* _Problem_
Retype each line of the listing below, from the first through the one holding "U240: NOT (in", with no other lines.

* _Available data_

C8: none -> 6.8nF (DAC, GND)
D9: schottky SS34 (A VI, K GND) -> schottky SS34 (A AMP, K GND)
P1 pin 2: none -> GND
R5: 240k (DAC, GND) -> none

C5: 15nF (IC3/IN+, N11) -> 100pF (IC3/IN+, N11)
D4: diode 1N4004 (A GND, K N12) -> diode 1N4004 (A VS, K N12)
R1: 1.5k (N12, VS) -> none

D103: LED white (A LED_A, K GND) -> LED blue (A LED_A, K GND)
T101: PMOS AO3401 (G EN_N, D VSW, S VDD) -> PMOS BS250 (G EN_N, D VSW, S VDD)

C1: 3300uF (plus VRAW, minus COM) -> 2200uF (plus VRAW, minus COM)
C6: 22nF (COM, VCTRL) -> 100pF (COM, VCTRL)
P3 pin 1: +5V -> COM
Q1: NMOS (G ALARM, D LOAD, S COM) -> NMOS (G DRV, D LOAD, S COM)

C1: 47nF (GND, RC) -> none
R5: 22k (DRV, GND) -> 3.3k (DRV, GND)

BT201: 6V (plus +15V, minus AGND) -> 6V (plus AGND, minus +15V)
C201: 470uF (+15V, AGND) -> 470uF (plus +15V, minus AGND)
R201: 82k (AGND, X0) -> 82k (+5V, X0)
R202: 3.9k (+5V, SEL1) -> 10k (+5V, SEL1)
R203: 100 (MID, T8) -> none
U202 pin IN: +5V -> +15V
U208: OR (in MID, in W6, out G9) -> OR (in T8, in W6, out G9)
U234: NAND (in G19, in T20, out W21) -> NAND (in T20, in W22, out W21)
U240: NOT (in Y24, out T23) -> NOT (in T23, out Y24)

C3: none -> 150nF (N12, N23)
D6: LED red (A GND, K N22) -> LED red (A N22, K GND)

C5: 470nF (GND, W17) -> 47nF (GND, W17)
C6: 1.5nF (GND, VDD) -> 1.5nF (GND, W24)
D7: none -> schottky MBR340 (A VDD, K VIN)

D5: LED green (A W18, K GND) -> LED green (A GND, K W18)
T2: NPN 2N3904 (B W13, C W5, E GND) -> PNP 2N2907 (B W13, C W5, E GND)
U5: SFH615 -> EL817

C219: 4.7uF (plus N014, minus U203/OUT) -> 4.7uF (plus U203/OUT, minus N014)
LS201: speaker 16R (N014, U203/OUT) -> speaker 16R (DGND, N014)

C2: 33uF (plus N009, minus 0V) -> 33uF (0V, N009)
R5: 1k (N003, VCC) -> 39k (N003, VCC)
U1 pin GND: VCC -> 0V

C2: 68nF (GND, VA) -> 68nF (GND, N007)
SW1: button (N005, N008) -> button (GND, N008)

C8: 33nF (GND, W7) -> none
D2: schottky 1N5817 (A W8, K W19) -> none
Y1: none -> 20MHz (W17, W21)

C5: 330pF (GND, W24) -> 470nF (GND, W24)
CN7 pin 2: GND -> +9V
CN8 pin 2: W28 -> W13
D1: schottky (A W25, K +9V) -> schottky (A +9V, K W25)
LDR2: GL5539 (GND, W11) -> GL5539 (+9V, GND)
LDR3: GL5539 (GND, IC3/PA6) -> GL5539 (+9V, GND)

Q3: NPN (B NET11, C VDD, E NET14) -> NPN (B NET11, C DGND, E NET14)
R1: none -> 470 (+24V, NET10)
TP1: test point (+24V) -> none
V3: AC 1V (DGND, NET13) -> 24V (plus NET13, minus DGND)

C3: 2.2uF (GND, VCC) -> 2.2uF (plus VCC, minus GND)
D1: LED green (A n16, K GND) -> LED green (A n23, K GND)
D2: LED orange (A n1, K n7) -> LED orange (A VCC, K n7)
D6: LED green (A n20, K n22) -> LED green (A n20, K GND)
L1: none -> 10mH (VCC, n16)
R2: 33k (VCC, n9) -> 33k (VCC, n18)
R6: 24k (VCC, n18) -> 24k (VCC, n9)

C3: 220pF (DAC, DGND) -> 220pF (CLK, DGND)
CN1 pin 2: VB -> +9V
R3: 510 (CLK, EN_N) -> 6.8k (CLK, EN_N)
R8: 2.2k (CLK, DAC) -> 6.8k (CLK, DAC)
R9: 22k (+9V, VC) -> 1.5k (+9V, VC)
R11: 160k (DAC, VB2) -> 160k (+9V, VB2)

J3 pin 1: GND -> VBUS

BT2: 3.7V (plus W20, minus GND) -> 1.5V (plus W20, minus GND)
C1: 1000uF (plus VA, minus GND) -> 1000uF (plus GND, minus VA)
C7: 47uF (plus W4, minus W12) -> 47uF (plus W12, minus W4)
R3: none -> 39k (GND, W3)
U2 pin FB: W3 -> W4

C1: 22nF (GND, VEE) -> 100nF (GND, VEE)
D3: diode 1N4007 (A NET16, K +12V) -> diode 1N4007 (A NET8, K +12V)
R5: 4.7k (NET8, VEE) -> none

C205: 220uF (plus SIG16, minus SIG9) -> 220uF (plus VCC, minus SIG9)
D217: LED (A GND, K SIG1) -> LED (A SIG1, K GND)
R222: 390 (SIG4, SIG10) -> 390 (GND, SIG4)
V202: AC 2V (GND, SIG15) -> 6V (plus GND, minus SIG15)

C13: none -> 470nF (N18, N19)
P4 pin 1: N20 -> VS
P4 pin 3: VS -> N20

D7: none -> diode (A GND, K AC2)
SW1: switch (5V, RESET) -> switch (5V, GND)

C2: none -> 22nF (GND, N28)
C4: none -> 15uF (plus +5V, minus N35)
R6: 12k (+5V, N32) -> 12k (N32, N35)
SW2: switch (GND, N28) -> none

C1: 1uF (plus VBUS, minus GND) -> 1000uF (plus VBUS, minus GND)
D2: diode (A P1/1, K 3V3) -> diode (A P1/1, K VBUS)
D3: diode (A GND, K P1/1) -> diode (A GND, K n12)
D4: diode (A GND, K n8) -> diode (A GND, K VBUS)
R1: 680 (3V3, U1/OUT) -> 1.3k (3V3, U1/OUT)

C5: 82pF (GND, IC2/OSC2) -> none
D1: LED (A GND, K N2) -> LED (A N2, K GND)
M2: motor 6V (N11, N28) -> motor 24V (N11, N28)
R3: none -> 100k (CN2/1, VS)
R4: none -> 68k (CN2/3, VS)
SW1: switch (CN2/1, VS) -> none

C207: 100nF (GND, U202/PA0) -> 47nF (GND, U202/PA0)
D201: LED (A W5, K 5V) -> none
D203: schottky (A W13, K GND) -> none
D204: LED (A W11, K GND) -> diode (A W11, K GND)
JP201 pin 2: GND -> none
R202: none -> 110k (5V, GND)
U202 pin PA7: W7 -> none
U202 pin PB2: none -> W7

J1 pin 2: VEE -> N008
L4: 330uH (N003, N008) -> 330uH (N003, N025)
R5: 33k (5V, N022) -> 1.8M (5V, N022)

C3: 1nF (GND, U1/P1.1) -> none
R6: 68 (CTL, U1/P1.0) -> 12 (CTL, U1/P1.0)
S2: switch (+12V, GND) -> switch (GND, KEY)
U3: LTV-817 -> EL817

* _Exercise output_
C8: none -> 6.8nF (DAC, GND)
D9: schottky SS34 (A VI, K GND) -> schottky SS34 (A AMP, K GND)
P1 pin 2: none -> GND
R5: 240k (DAC, GND) -> none

C5: 15nF (IC3/IN+, N11) -> 100pF (IC3/IN+, N11)
D4: diode 1N4004 (A GND, K N12) -> diode 1N4004 (A VS, K N12)
R1: 1.5k (N12, VS) -> none

D103: LED white (A LED_A, K GND) -> LED blue (A LED_A, K GND)
T101: PMOS AO3401 (G EN_N, D VSW, S VDD) -> PMOS BS250 (G EN_N, D VSW, S VDD)

C1: 3300uF (plus VRAW, minus COM) -> 2200uF (plus VRAW, minus COM)
C6: 22nF (COM, VCTRL) -> 100pF (COM, VCTRL)
P3 pin 1: +5V -> COM
Q1: NMOS (G ALARM, D LOAD, S COM) -> NMOS (G DRV, D LOAD, S COM)

C1: 47nF (GND, RC) -> none
R5: 22k (DRV, GND) -> 3.3k (DRV, GND)

BT201: 6V (plus +15V, minus AGND) -> 6V (plus AGND, minus +15V)
C201: 470uF (+15V, AGND) -> 470uF (plus +15V, minus AGND)
R201: 82k (AGND, X0) -> 82k (+5V, X0)
R202: 3.9k (+5V, SEL1) -> 10k (+5V, SEL1)
R203: 100 (MID, T8) -> none
U202 pin IN: +5V -> +15V
U208: OR (in MID, in W6, out G9) -> OR (in T8, in W6, out G9)
U234: NAND (in G19, in T20, out W21) -> NAND (in T20, in W22, out W21)
U240: NOT (in Y24, out T23) -> NOT (in T23, out Y24)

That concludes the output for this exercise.